» **TASK TO CARRY OUT**
Your task is to copy every line of the entries that contains "star".

━━━━━━

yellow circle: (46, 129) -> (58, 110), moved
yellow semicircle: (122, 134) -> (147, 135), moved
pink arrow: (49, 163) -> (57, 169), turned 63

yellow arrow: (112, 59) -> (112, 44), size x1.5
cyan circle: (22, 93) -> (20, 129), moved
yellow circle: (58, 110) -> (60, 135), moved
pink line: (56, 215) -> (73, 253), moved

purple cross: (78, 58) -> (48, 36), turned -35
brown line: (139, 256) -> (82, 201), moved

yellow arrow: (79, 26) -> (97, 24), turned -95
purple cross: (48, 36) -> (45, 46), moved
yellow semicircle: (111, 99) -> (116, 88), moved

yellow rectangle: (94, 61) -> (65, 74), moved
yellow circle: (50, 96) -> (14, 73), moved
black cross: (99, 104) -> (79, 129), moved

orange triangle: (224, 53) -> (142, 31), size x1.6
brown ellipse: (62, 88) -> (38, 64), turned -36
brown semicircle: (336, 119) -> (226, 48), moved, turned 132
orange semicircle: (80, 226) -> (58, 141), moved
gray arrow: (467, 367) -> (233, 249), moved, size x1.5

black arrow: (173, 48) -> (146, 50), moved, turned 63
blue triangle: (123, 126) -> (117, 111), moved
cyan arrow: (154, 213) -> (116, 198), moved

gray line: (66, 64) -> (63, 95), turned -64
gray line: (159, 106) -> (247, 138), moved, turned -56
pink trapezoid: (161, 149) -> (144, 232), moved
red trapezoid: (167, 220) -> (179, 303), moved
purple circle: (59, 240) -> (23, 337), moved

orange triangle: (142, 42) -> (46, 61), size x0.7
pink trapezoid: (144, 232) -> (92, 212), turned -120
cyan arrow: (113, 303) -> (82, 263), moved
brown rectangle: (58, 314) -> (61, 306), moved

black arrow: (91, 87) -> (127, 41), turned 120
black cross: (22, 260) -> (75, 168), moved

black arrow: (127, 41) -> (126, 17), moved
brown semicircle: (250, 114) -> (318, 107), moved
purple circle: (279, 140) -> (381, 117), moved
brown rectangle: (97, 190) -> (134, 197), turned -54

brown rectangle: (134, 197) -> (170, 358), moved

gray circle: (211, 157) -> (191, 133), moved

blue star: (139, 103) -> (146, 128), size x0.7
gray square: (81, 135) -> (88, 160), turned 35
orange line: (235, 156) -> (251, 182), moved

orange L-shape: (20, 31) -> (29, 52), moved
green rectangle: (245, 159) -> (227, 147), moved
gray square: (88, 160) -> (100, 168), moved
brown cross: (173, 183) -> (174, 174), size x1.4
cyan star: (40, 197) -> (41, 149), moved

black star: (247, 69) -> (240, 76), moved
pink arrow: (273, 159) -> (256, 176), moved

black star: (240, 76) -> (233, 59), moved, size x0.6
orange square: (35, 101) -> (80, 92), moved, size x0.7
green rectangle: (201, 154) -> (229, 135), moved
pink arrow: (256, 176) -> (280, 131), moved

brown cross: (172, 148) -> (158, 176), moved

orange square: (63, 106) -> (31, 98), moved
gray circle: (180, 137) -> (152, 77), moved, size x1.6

━━━━━━

» **EXPECTED OUTPUT**
blue star: (139, 103) -> (146, 128), size x0.7
cyan star: (40, 197) -> (41, 149), moved
black star: (247, 69) -> (240, 76), moved
black star: (240, 76) -> (233, 59), moved, size x0.6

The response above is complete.